Given records:

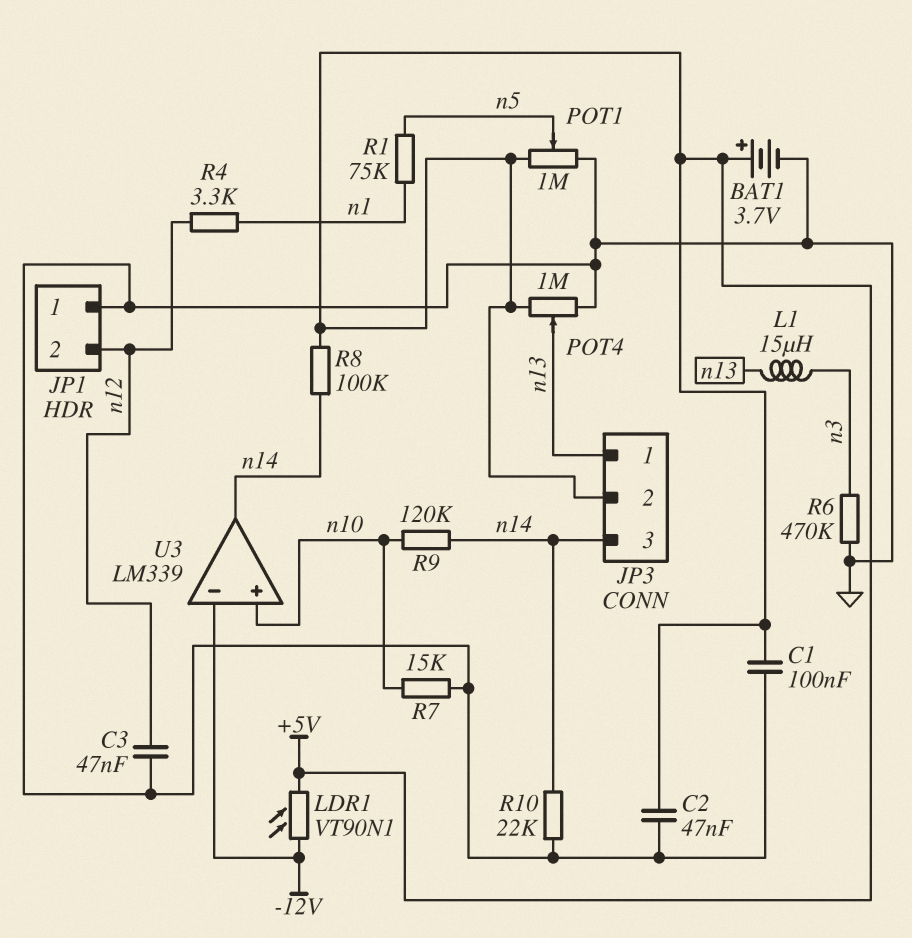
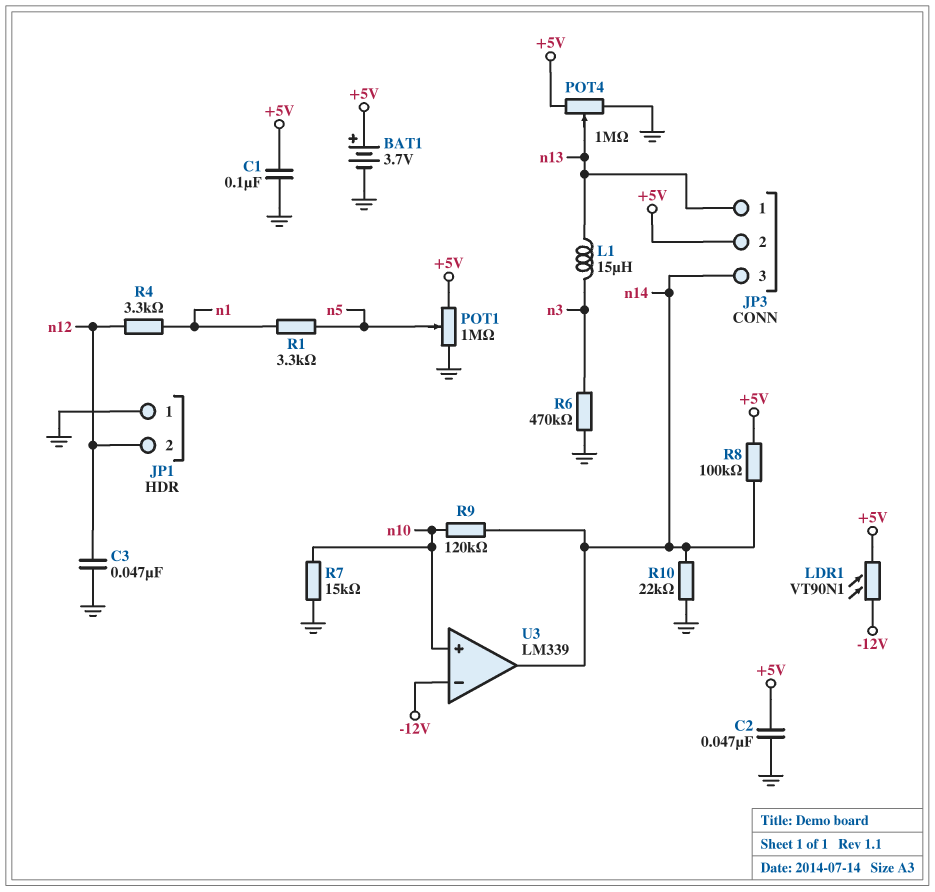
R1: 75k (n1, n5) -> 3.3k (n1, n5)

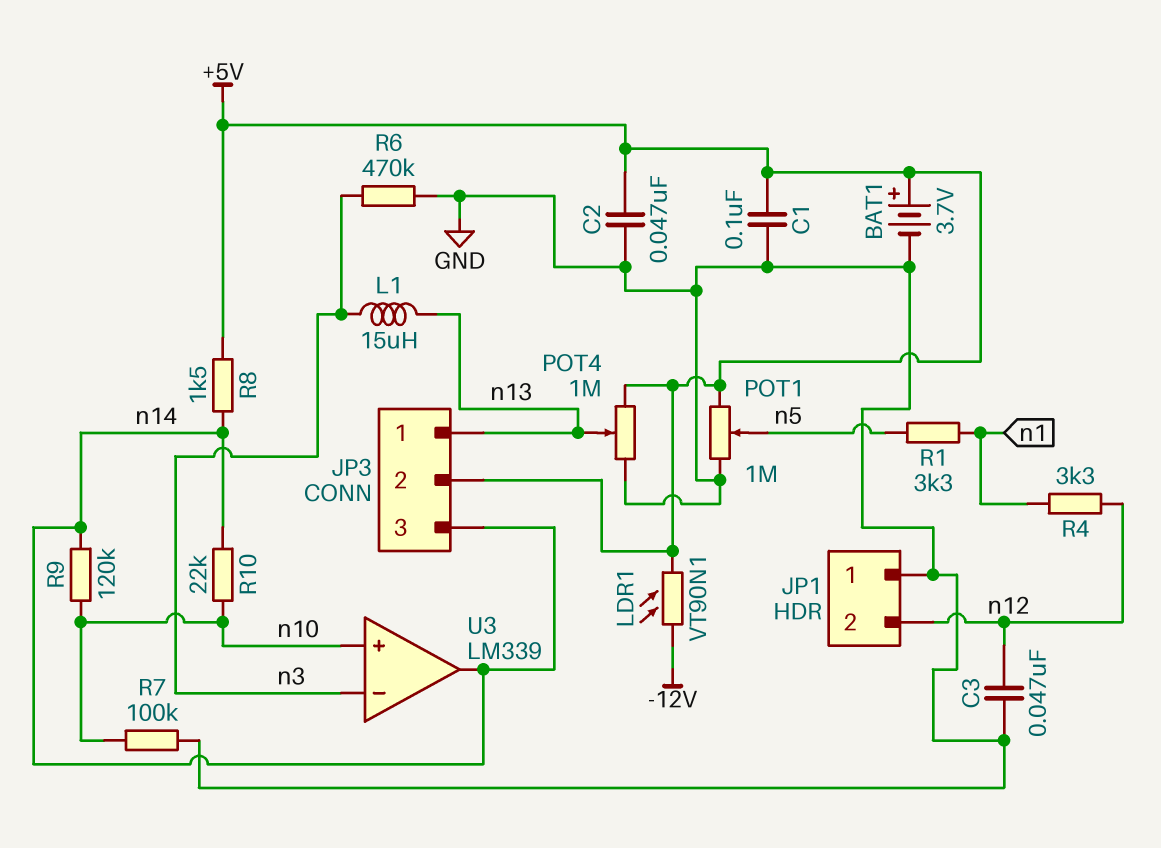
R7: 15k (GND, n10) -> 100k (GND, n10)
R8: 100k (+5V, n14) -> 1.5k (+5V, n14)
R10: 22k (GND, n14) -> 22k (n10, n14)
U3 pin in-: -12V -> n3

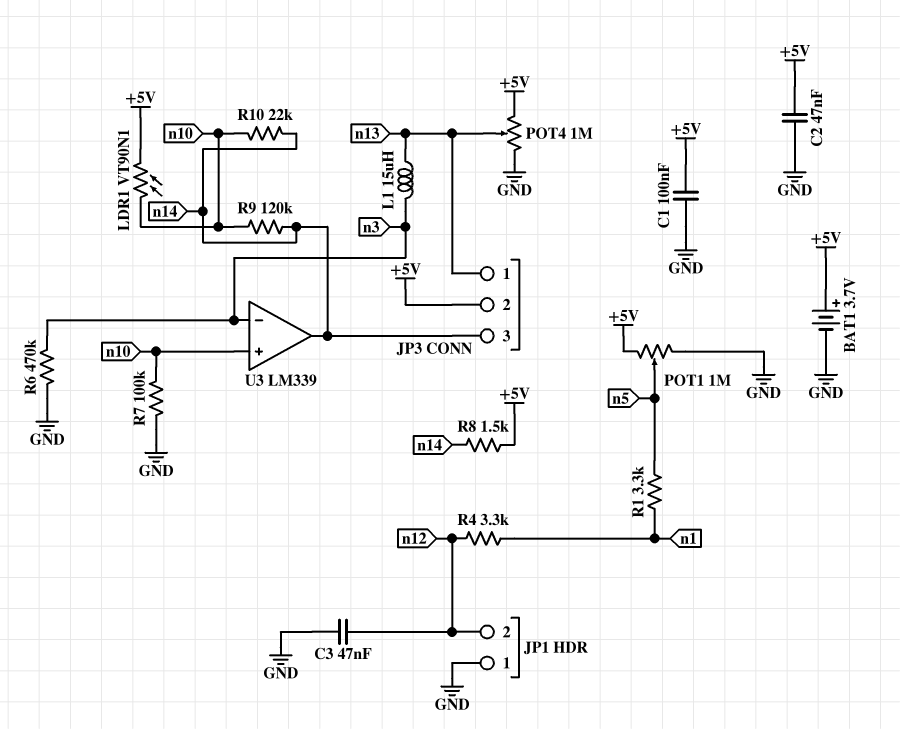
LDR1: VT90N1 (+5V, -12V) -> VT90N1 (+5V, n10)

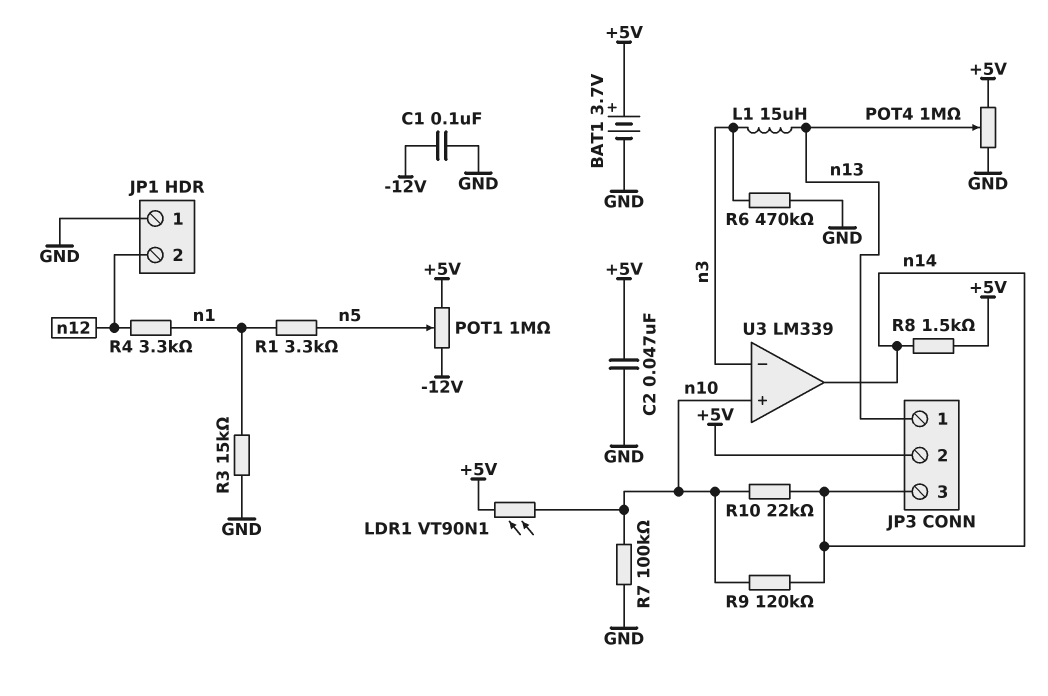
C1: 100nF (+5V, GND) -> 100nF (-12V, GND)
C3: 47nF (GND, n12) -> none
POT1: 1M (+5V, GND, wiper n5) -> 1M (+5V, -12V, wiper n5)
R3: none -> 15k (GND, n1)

Task instructions: Print the material precisely as given, dropping any images it holds.

Task result:
R1: 75k (n1, n5) -> 3.3k (n1, n5)

R7: 15k (GND, n10) -> 100k (GND, n10)
R8: 100k (+5V, n14) -> 1.5k (+5V, n14)
R10: 22k (GND, n14) -> 22k (n10, n14)
U3 pin in-: -12V -> n3

LDR1: VT90N1 (+5V, -12V) -> VT90N1 (+5V, n10)

C1: 100nF (+5V, GND) -> 100nF (-12V, GND)
C3: 47nF (GND, n12) -> none
POT1: 1M (+5V, GND, wiper n5) -> 1M (+5V, -12V, wiper n5)
R3: none -> 15k (GND, n1)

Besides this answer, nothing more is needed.